Copy the listing below, replacing every instance of "counterclockwise" with "anticlockwise" and keeping all other text the same.

* **DATA**
start
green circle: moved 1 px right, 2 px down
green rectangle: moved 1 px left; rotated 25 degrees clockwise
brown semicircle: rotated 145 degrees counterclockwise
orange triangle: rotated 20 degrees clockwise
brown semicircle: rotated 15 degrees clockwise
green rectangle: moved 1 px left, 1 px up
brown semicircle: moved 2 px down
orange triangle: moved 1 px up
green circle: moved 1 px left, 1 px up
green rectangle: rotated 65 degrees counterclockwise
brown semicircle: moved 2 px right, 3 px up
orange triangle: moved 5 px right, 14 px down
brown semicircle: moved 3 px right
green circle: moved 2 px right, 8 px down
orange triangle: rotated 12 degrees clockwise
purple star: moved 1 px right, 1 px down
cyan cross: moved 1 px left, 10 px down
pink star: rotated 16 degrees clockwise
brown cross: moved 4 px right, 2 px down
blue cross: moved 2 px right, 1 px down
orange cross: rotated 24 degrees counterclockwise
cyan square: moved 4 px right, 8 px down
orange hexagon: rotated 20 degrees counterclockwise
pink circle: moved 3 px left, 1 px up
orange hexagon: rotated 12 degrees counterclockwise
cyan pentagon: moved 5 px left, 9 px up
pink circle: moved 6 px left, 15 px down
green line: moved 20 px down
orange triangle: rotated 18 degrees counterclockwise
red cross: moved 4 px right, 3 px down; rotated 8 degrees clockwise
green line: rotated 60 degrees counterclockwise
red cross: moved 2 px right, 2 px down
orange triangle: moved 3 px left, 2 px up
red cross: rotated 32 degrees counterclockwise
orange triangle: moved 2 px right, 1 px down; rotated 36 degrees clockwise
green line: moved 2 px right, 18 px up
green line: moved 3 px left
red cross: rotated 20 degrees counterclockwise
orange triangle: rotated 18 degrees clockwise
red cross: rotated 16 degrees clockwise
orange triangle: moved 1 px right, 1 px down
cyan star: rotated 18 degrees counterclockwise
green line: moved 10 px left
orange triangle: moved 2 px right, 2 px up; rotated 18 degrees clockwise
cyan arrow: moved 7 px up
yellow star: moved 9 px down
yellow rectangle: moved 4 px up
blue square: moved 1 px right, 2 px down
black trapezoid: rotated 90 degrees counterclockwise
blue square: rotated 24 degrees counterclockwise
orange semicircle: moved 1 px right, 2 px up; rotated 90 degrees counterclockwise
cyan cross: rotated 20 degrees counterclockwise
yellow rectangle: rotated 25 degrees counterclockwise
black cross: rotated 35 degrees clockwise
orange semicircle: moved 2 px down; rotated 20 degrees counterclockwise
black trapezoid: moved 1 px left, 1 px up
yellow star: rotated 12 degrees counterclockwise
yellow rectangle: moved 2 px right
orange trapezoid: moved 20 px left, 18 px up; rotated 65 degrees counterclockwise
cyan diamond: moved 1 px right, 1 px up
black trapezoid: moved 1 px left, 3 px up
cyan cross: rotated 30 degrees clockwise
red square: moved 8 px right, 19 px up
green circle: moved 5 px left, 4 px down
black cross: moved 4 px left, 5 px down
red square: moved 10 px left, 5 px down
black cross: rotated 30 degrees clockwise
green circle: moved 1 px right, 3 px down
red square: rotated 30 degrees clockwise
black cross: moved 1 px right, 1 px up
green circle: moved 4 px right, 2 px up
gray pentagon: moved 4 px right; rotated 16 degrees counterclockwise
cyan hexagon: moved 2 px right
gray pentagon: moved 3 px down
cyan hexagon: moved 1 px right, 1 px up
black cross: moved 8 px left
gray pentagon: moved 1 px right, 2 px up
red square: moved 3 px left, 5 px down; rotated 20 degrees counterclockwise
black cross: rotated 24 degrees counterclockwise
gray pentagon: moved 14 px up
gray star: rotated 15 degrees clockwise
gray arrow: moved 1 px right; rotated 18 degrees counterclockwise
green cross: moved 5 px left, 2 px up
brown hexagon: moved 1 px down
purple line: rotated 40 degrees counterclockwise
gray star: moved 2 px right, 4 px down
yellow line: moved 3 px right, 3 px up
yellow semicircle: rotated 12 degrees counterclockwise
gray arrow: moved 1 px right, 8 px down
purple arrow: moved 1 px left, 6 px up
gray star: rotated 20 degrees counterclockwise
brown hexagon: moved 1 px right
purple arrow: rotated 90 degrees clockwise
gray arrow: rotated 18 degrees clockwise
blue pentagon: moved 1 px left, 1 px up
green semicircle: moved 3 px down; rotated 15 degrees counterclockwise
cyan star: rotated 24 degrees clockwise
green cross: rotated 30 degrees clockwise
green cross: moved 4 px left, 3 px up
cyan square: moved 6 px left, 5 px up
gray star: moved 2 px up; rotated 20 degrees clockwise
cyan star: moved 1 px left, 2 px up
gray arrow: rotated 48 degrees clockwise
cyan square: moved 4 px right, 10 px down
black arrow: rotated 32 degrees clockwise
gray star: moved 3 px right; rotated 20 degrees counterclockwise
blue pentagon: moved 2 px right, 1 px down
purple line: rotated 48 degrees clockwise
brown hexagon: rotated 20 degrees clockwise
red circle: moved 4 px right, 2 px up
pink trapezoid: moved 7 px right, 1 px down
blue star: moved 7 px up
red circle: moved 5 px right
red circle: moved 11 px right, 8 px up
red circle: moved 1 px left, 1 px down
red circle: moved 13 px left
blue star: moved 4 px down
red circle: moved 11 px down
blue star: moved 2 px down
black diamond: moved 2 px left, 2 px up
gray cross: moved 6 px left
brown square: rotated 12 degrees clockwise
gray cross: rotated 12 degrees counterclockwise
end
* **RIGHT ANSWER**
green circle: moved 1 px right, 2 px down
green rectangle: moved 1 px left; rotated 25 degrees clockwise
brown semicircle: rotated 145 degrees anticlockwise
orange triangle: rotated 20 degrees clockwise
brown semicircle: rotated 15 degrees clockwise
green rectangle: moved 1 px left, 1 px up
brown semicircle: moved 2 px down
orange triangle: moved 1 px up
green circle: moved 1 px left, 1 px up
green rectangle: rotated 65 degrees anticlockwise
brown semicircle: moved 2 px right, 3 px up
orange triangle: moved 5 px right, 14 px down
brown semicircle: moved 3 px right
green circle: moved 2 px right, 8 px down
orange triangle: rotated 12 degrees clockwise
purple star: moved 1 px right, 1 px down
cyan cross: moved 1 px left, 10 px down
pink star: rotated 16 degrees clockwise
brown cross: moved 4 px right, 2 px down
blue cross: moved 2 px right, 1 px down
orange cross: rotated 24 degrees anticlockwise
cyan square: moved 4 px right, 8 px down
orange hexagon: rotated 20 degrees anticlockwise
pink circle: moved 3 px left, 1 px up
orange hexagon: rotated 12 degrees anticlockwise
cyan pentagon: moved 5 px left, 9 px up
pink circle: moved 6 px left, 15 px down
green line: moved 20 px down
orange triangle: rotated 18 degrees anticlockwise
red cross: moved 4 px right, 3 px down; rotated 8 degrees clockwise
green line: rotated 60 degrees anticlockwise
red cross: moved 2 px right, 2 px down
orange triangle: moved 3 px left, 2 px up
red cross: rotated 32 degrees anticlockwise
orange triangle: moved 2 px right, 1 px down; rotated 36 degrees clockwise
green line: moved 2 px right, 18 px up
green line: moved 3 px left
red cross: rotated 20 degrees anticlockwise
orange triangle: rotated 18 degrees clockwise
red cross: rotated 16 degrees clockwise
orange triangle: moved 1 px right, 1 px down
cyan star: rotated 18 degrees anticlockwise
green line: moved 10 px left
orange triangle: moved 2 px right, 2 px up; rotated 18 degrees clockwise
cyan arrow: moved 7 px up
yellow star: moved 9 px down
yellow rectangle: moved 4 px up
blue square: moved 1 px right, 2 px down
black trapezoid: rotated 90 degrees anticlockwise
blue square: rotated 24 degrees anticlockwise
orange semicircle: moved 1 px right, 2 px up; rotated 90 degrees anticlockwise
cyan cross: rotated 20 degrees anticlockwise
yellow rectangle: rotated 25 degrees anticlockwise
black cross: rotated 35 degrees clockwise
orange semicircle: moved 2 px down; rotated 20 degrees anticlockwise
black trapezoid: moved 1 px left, 1 px up
yellow star: rotated 12 degrees anticlockwise
yellow rectangle: moved 2 px right
orange trapezoid: moved 20 px left, 18 px up; rotated 65 degrees anticlockwise
cyan diamond: moved 1 px right, 1 px up
black trapezoid: moved 1 px left, 3 px up
cyan cross: rotated 30 degrees clockwise
red square: moved 8 px right, 19 px up
green circle: moved 5 px left, 4 px down
black cross: moved 4 px left, 5 px down
red square: moved 10 px left, 5 px down
black cross: rotated 30 degrees clockwise
green circle: moved 1 px right, 3 px down
red square: rotated 30 degrees clockwise
black cross: moved 1 px right, 1 px up
green circle: moved 4 px right, 2 px up
gray pentagon: moved 4 px right; rotated 16 degrees anticlockwise
cyan hexagon: moved 2 px right
gray pentagon: moved 3 px down
cyan hexagon: moved 1 px right, 1 px up
black cross: moved 8 px left
gray pentagon: moved 1 px right, 2 px up
red square: moved 3 px left, 5 px down; rotated 20 degrees anticlockwise
black cross: rotated 24 degrees anticlockwise
gray pentagon: moved 14 px up
gray star: rotated 15 degrees clockwise
gray arrow: moved 1 px right; rotated 18 degrees anticlockwise
green cross: moved 5 px left, 2 px up
brown hexagon: moved 1 px down
purple line: rotated 40 degrees anticlockwise
gray star: moved 2 px right, 4 px down
yellow line: moved 3 px right, 3 px up
yellow semicircle: rotated 12 degrees anticlockwise
gray arrow: moved 1 px right, 8 px down
purple arrow: moved 1 px left, 6 px up
gray star: rotated 20 degrees anticlockwise
brown hexagon: moved 1 px right
purple arrow: rotated 90 degrees clockwise
gray arrow: rotated 18 degrees clockwise
blue pentagon: moved 1 px left, 1 px up
green semicircle: moved 3 px down; rotated 15 degrees anticlockwise
cyan star: rotated 24 degrees clockwise
green cross: rotated 30 degrees clockwise
green cross: moved 4 px left, 3 px up
cyan square: moved 6 px left, 5 px up
gray star: moved 2 px up; rotated 20 degrees clockwise
cyan star: moved 1 px left, 2 px up
gray arrow: rotated 48 degrees clockwise
cyan square: moved 4 px right, 10 px down
black arrow: rotated 32 degrees clockwise
gray star: moved 3 px right; rotated 20 degrees anticlockwise
blue pentagon: moved 2 px right, 1 px down
purple line: rotated 48 degrees clockwise
brown hexagon: rotated 20 degrees clockwise
red circle: moved 4 px right, 2 px up
pink trapezoid: moved 7 px right, 1 px down
blue star: moved 7 px up
red circle: moved 5 px right
red circle: moved 11 px right, 8 px up
red circle: moved 1 px left, 1 px down
red circle: moved 13 px left
blue star: moved 4 px down
red circle: moved 11 px down
blue star: moved 2 px down
black diamond: moved 2 px left, 2 px up
gray cross: moved 6 px left
brown square: rotated 12 degrees clockwise
gray cross: rotated 12 degrees anticlockwise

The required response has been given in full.